[Start of section]

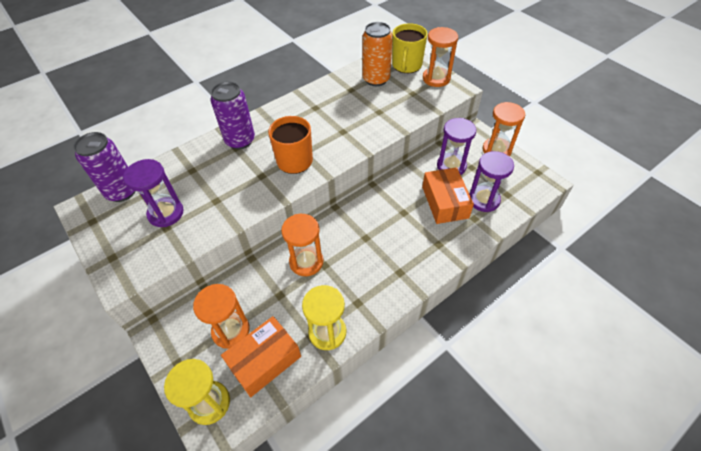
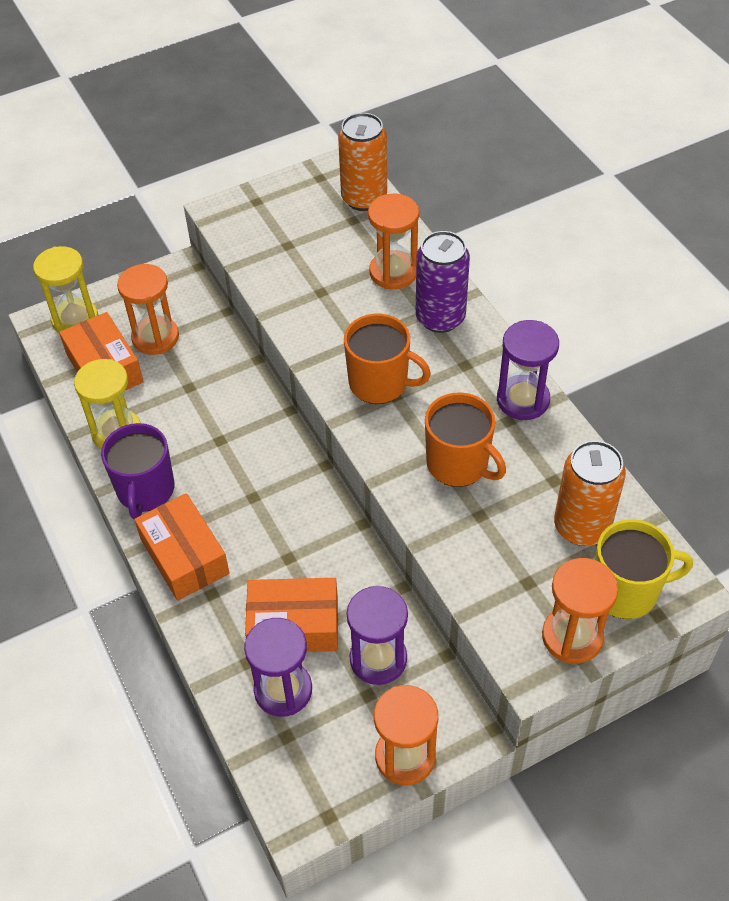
camera: 100 degrees right, 0 degrees up
(122, 191) = (364, 198): purple can -> orange can
(166, 213) = (312, 243): purple hourglass -> purple hourglass (523, 400)
(306, 262) = (232, 419): orange hourglass -> orange hourglass (393, 272)
(348, 122) = (458, 464): none -> orange mug
(374, 299) = (145, 490): none -> purple mug
(406, 65) = (626, 591): yellow mug -> yellow mug turned 150 degrees clockwise
(418, 264) = (184, 556): none -> orange box

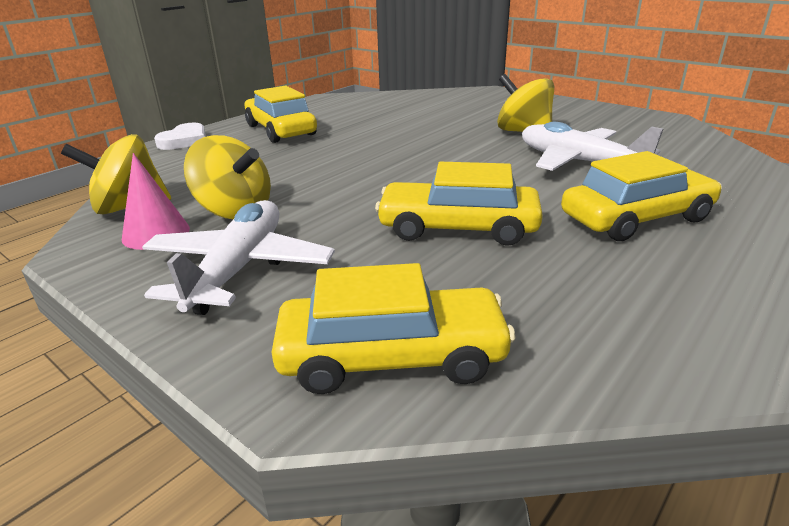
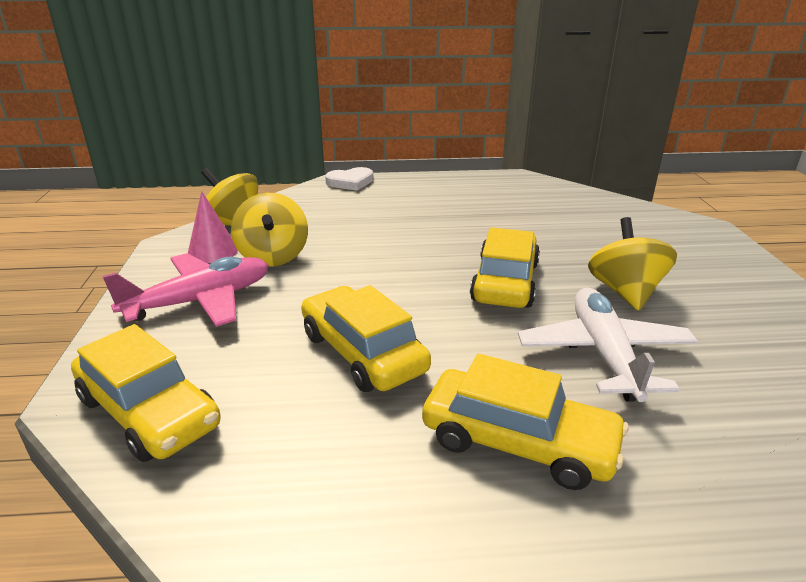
camera: 45 degrees right, 0 degrees up
(239, 269) = (200, 301): white plane -> pink plane
(281, 130) = (424, 198): yellow car -> yellow car (505, 282)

[End of section]

About this exercise » From the entries above, write out every line without a single change, skipping the images.

Answer »
camera: 100 degrees right, 0 degrees up
(122, 191) = (364, 198): purple can -> orange can
(166, 213) = (312, 243): purple hourglass -> purple hourglass (523, 400)
(306, 262) = (232, 419): orange hourglass -> orange hourglass (393, 272)
(348, 122) = (458, 464): none -> orange mug
(374, 299) = (145, 490): none -> purple mug
(406, 65) = (626, 591): yellow mug -> yellow mug turned 150 degrees clockwise
(418, 264) = (184, 556): none -> orange box

camera: 45 degrees right, 0 degrees up
(239, 269) = (200, 301): white plane -> pink plane
(281, 130) = (424, 198): yellow car -> yellow car (505, 282)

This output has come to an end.